(Beginning of Extracted entries)

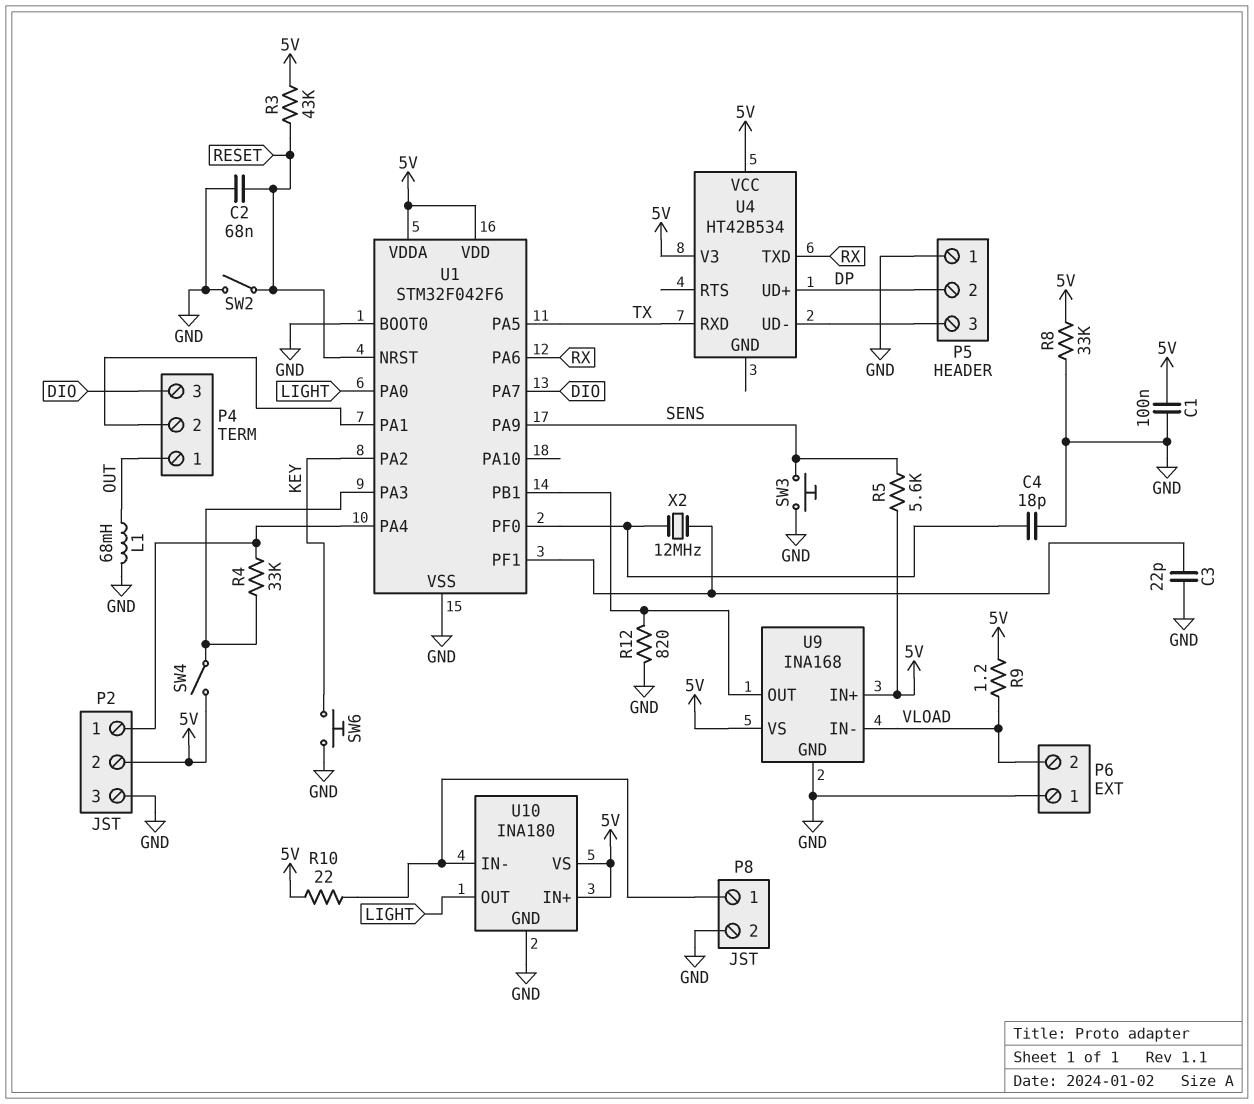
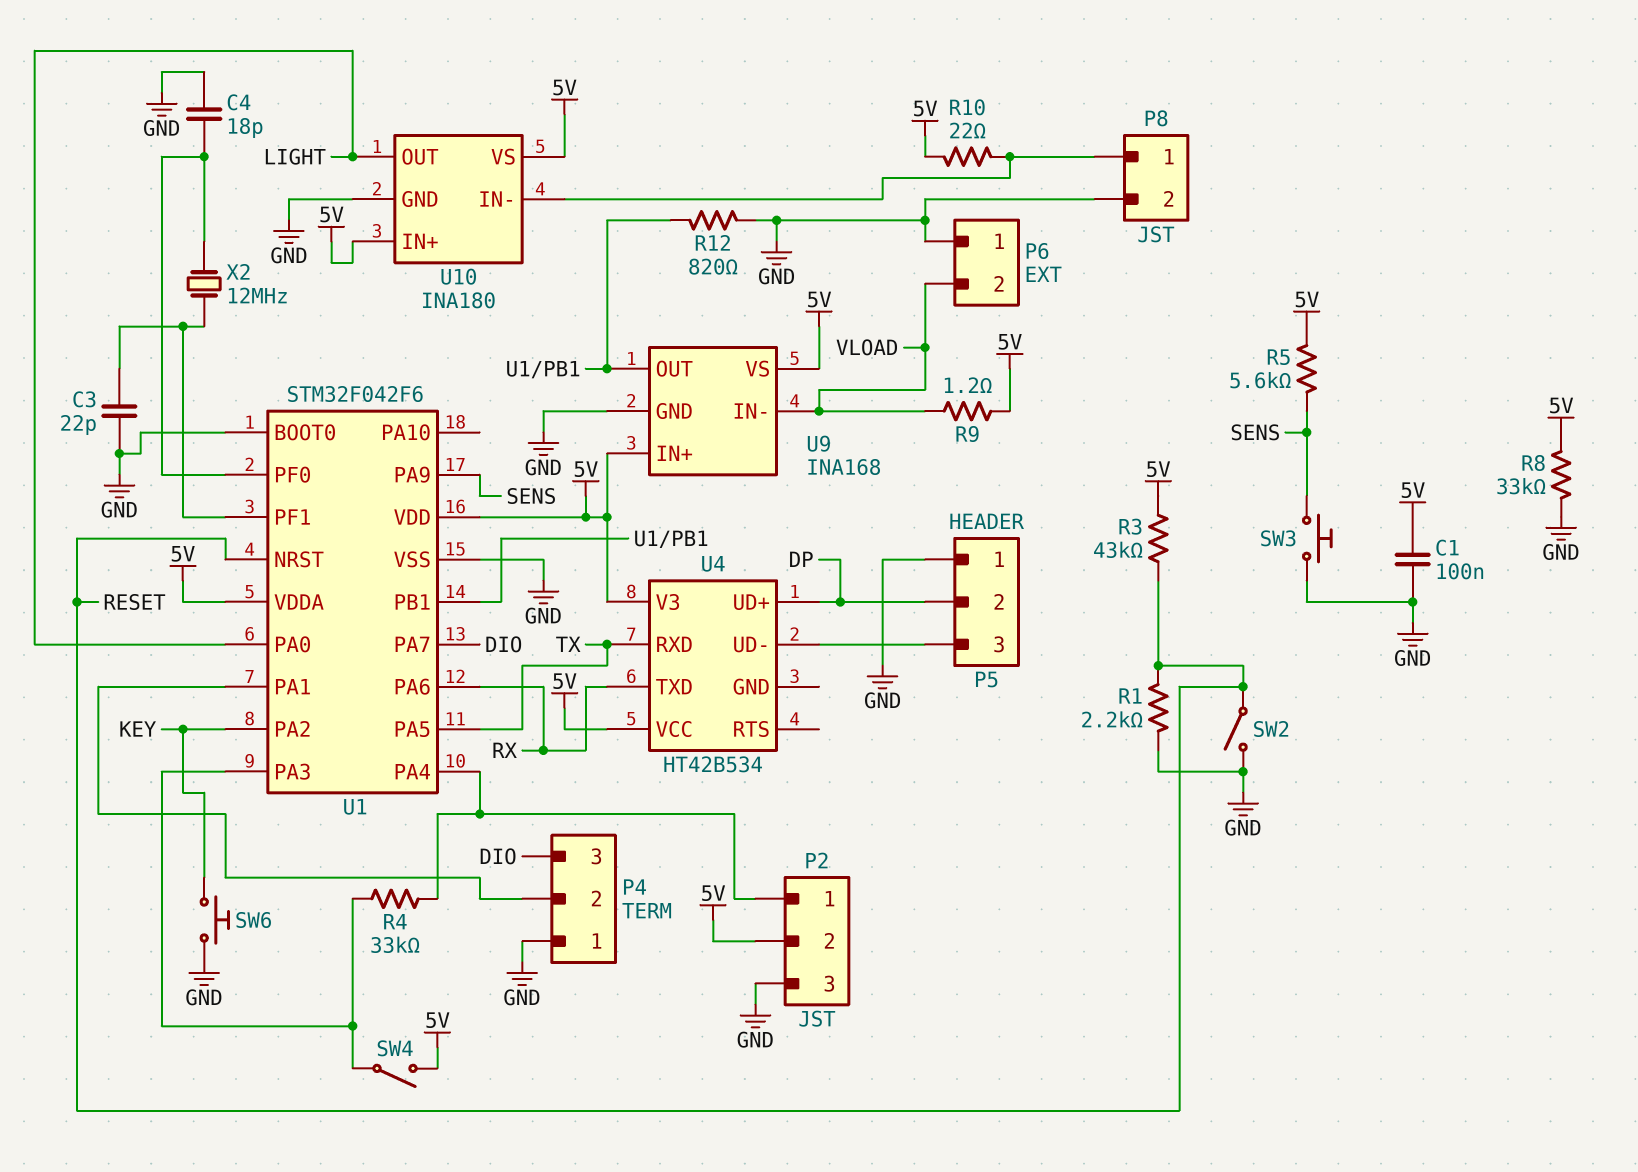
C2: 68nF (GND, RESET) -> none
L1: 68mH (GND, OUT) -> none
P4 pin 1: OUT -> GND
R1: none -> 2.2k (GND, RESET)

(End of Extracted entries)
(Beginning of Extracted entries)

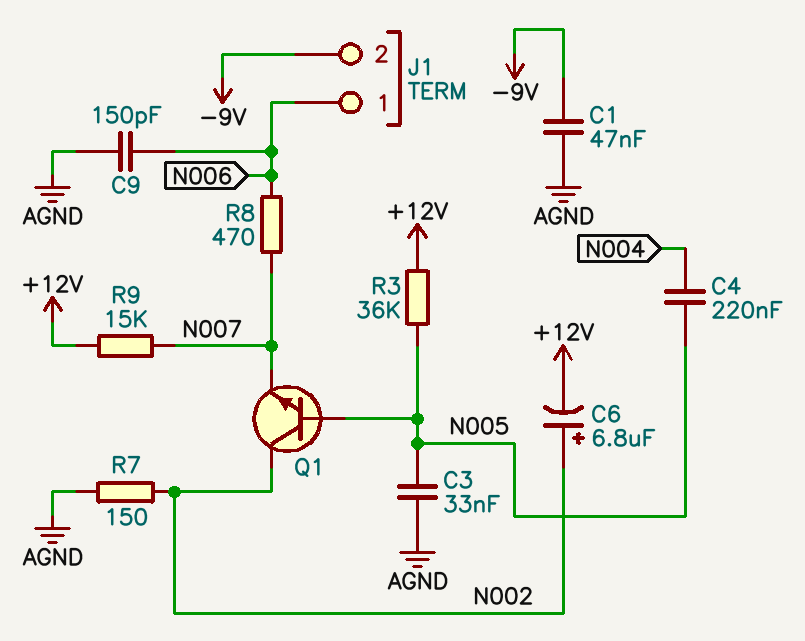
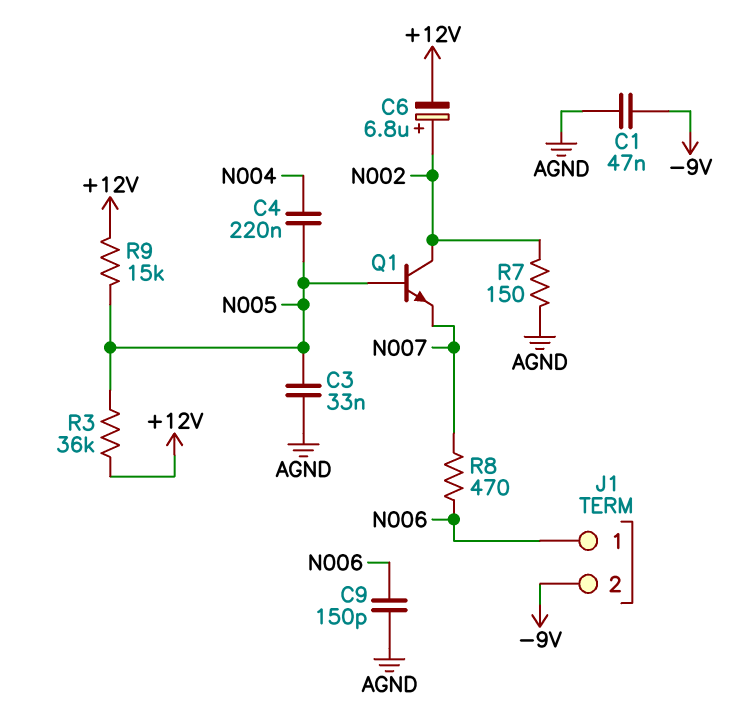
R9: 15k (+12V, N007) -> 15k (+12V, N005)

(End of Extracted entries)

Out of the material above, output word for word the line with "C2: 68nF (GND, RESET) -> none", the line with "R1: none -> 2.2k (GND, RESET)", and all lines between them, with nothing else.

- **Response**:
C2: 68nF (GND, RESET) -> none
L1: 68mH (GND, OUT) -> none
P4 pin 1: OUT -> GND
R1: none -> 2.2k (GND, RESET)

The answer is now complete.